- _Your objective_
Which of the lines in the data mention the string "minus"? List them all.

- _Supplied entries_
Start of Block

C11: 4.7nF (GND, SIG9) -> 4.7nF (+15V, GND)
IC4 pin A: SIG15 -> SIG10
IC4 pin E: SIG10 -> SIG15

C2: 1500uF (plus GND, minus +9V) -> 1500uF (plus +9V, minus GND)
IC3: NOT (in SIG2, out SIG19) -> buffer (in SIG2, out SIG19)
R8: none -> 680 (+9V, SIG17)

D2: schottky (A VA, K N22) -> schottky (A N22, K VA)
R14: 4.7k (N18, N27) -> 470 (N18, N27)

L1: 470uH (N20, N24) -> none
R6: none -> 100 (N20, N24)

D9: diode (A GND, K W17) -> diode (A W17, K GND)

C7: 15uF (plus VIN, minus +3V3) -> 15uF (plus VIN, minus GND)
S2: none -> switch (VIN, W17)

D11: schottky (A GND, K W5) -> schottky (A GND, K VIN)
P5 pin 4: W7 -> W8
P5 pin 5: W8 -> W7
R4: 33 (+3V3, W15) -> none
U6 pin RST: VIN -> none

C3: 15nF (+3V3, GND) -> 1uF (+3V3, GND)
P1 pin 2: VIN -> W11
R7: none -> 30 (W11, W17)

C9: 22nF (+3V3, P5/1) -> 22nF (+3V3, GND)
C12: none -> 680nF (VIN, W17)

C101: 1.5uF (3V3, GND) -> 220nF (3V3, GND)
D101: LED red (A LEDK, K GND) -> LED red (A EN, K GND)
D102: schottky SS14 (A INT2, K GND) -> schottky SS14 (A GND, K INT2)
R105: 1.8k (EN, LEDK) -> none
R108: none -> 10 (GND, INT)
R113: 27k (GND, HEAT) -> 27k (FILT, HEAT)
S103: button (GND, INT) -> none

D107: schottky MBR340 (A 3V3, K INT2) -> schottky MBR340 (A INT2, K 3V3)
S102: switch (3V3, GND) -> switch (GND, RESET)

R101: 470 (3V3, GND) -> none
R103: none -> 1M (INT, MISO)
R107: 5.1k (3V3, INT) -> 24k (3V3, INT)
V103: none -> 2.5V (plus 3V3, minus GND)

End of Block

- _Output below_
C2: 1500uF (plus GND, minus +9V) -> 1500uF (plus +9V, minus GND)
C7: 15uF (plus VIN, minus +3V3) -> 15uF (plus VIN, minus GND)
V103: none -> 2.5V (plus 3V3, minus GND)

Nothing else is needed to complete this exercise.